__Task instructions__
Reproduce word for word the lines between those holding "[840,280,970,438]" and "[608,135,661,224]", inclusive, and nothing else from the data below.

====== Listed entries ======

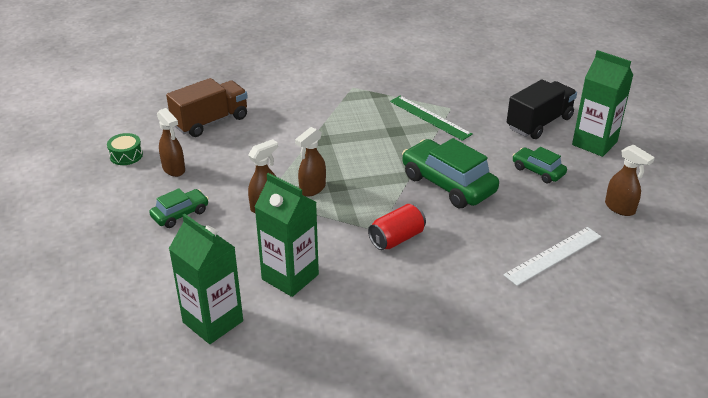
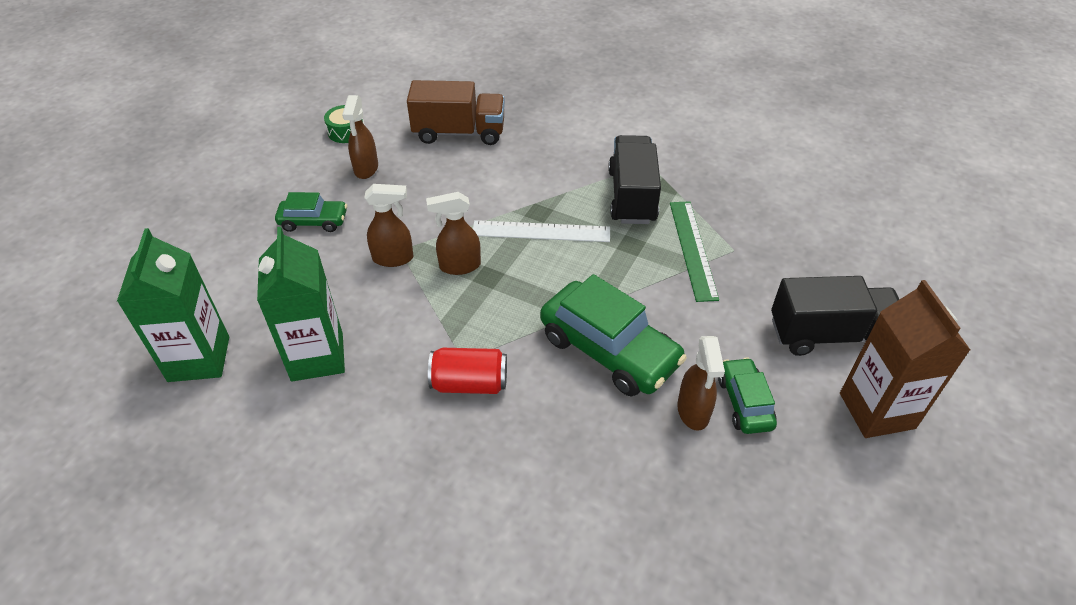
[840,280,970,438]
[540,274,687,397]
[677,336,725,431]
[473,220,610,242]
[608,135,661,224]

======
====== Listed entries ======

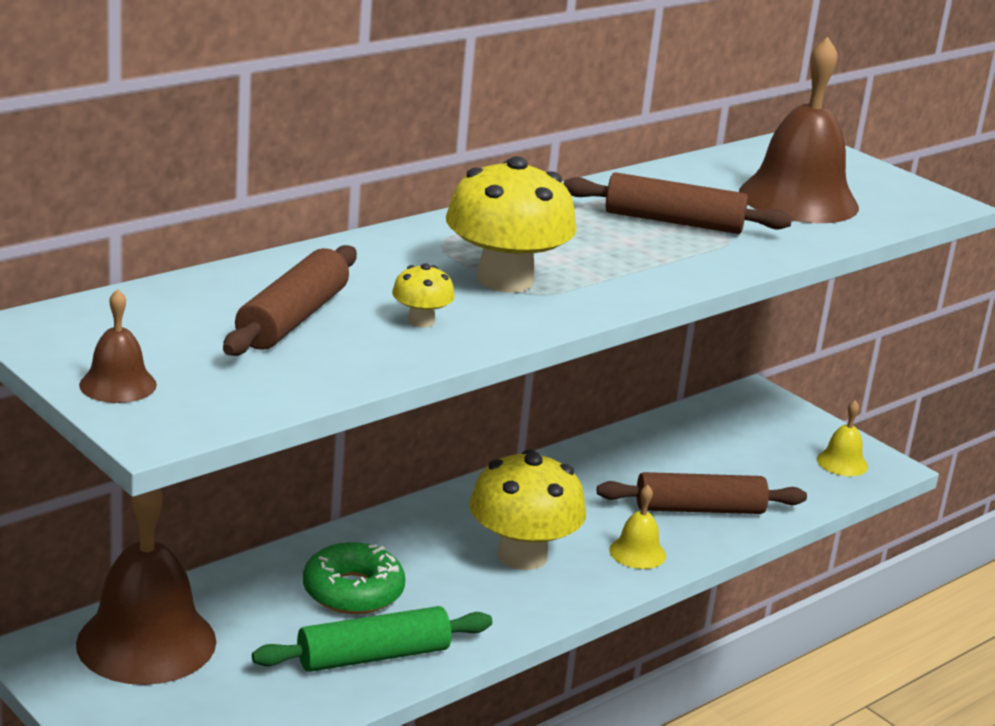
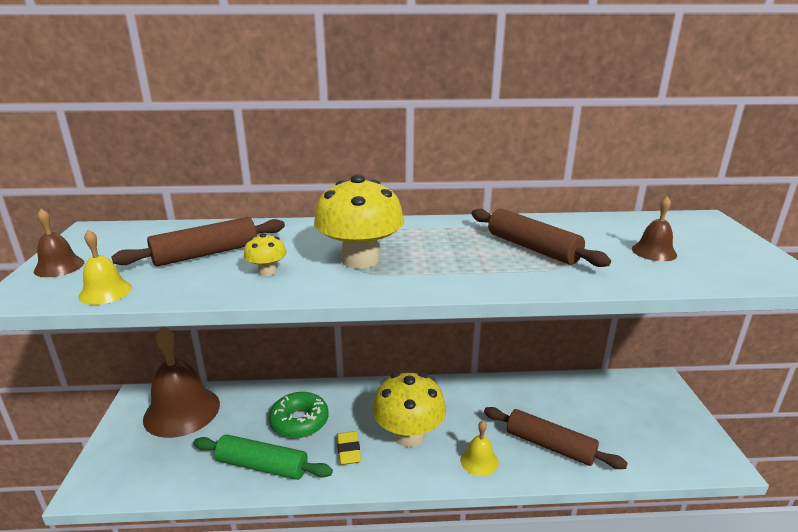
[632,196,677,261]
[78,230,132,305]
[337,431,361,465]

======

__Output for this task__
[840,280,970,438]
[540,274,687,397]
[677,336,725,431]
[473,220,610,242]
[608,135,661,224]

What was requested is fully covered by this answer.